[Extracted records Boundary: Start]

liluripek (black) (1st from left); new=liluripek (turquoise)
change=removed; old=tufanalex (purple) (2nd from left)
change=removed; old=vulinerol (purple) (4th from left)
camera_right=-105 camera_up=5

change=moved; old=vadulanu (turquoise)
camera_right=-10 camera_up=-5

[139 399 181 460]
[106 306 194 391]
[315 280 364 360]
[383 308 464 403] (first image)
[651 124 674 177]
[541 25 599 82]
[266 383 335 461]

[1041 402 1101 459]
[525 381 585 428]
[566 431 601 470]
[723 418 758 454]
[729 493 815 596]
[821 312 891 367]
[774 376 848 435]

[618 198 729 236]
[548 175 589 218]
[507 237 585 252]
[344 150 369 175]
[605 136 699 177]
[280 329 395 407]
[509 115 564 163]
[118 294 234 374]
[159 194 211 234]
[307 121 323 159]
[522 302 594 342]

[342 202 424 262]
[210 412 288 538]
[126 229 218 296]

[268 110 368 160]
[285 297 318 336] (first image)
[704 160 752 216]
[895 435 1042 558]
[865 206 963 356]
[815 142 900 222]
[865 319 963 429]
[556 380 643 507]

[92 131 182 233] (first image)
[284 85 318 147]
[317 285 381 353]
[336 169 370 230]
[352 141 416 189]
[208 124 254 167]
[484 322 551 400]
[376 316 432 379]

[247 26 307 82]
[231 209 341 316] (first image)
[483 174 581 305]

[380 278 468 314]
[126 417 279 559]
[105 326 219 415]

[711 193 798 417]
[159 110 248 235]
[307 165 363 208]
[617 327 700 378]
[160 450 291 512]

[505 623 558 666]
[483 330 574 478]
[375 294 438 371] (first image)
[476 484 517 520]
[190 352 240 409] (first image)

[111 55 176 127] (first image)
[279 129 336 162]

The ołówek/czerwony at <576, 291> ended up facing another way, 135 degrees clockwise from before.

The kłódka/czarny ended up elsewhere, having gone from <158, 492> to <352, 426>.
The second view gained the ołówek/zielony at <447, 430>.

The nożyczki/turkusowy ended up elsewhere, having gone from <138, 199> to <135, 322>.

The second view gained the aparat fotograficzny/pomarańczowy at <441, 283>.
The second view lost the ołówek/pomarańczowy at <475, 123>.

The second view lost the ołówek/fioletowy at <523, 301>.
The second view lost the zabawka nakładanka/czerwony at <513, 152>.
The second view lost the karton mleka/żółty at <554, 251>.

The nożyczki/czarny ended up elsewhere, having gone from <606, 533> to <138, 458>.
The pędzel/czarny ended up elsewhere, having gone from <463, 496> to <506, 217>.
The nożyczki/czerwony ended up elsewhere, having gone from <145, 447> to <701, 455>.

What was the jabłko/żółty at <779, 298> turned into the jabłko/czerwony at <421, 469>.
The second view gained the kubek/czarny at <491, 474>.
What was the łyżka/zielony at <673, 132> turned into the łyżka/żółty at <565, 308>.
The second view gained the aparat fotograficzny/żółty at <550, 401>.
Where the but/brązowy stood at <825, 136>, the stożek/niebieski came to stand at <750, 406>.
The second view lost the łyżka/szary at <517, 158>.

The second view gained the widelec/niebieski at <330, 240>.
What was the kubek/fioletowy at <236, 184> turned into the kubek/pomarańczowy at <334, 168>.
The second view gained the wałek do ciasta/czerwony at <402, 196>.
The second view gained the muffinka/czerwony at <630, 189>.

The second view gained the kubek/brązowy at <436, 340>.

[Extracted records Boundary: End]

The task
Each line above should be copied exactly, with no line missing.

Exercise output
liluripek (black) (1st from left); new=liluripek (turquoise)
change=removed; old=tufanalex (purple) (2nd from left)
change=removed; old=vulinerol (purple) (4th from left)
camera_right=-105 camera_up=5

change=moved; old=vadulanu (turquoise)
camera_right=-10 camera_up=-5

[139 399 181 460]
[106 306 194 391]
[315 280 364 360]
[383 308 464 403] (first image)
[651 124 674 177]
[541 25 599 82]
[266 383 335 461]

[1041 402 1101 459]
[525 381 585 428]
[566 431 601 470]
[723 418 758 454]
[729 493 815 596]
[821 312 891 367]
[774 376 848 435]

[618 198 729 236]
[548 175 589 218]
[507 237 585 252]
[344 150 369 175]
[605 136 699 177]
[280 329 395 407]
[509 115 564 163]
[118 294 234 374]
[159 194 211 234]
[307 121 323 159]
[522 302 594 342]

[342 202 424 262]
[210 412 288 538]
[126 229 218 296]

[268 110 368 160]
[285 297 318 336] (first image)
[704 160 752 216]
[895 435 1042 558]
[865 206 963 356]
[815 142 900 222]
[865 319 963 429]
[556 380 643 507]

[92 131 182 233] (first image)
[284 85 318 147]
[317 285 381 353]
[336 169 370 230]
[352 141 416 189]
[208 124 254 167]
[484 322 551 400]
[376 316 432 379]

[247 26 307 82]
[231 209 341 316] (first image)
[483 174 581 305]

[380 278 468 314]
[126 417 279 559]
[105 326 219 415]

[711 193 798 417]
[159 110 248 235]
[307 165 363 208]
[617 327 700 378]
[160 450 291 512]

[505 623 558 666]
[483 330 574 478]
[375 294 438 371] (first image)
[476 484 517 520]
[190 352 240 409] (first image)

[111 55 176 127] (first image)
[279 129 336 162]

The ołówek/czerwony at <576, 291> ended up facing another way, 135 degrees clockwise from before.

The kłódka/czarny ended up elsewhere, having gone from <158, 492> to <352, 426>.
The second view gained the ołówek/zielony at <447, 430>.

The nożyczki/turkusowy ended up elsewhere, having gone from <138, 199> to <135, 322>.

The second view gained the aparat fotograficzny/pomarańczowy at <441, 283>.
The second view lost the ołówek/pomarańczowy at <475, 123>.

The second view lost the ołówek/fioletowy at <523, 301>.
The second view lost the zabawka nakładanka/czerwony at <513, 152>.
The second view lost the karton mleka/żółty at <554, 251>.

The nożyczki/czarny ended up elsewhere, having gone from <606, 533> to <138, 458>.
The pędzel/czarny ended up elsewhere, having gone from <463, 496> to <506, 217>.
The nożyczki/czerwony ended up elsewhere, having gone from <145, 447> to <701, 455>.

What was the jabłko/żółty at <779, 298> turned into the jabłko/czerwony at <421, 469>.
The second view gained the kubek/czarny at <491, 474>.
What was the łyżka/zielony at <673, 132> turned into the łyżka/żółty at <565, 308>.
The second view gained the aparat fotograficzny/żółty at <550, 401>.
Where the but/brązowy stood at <825, 136>, the stożek/niebieski came to stand at <750, 406>.
The second view lost the łyżka/szary at <517, 158>.

The second view gained the widelec/niebieski at <330, 240>.
What was the kubek/fioletowy at <236, 184> turned into the kubek/pomarańczowy at <334, 168>.
The second view gained the wałek do ciasta/czerwony at <402, 196>.
The second view gained the muffinka/czerwony at <630, 189>.

The second view gained the kubek/brązowy at <436, 340>.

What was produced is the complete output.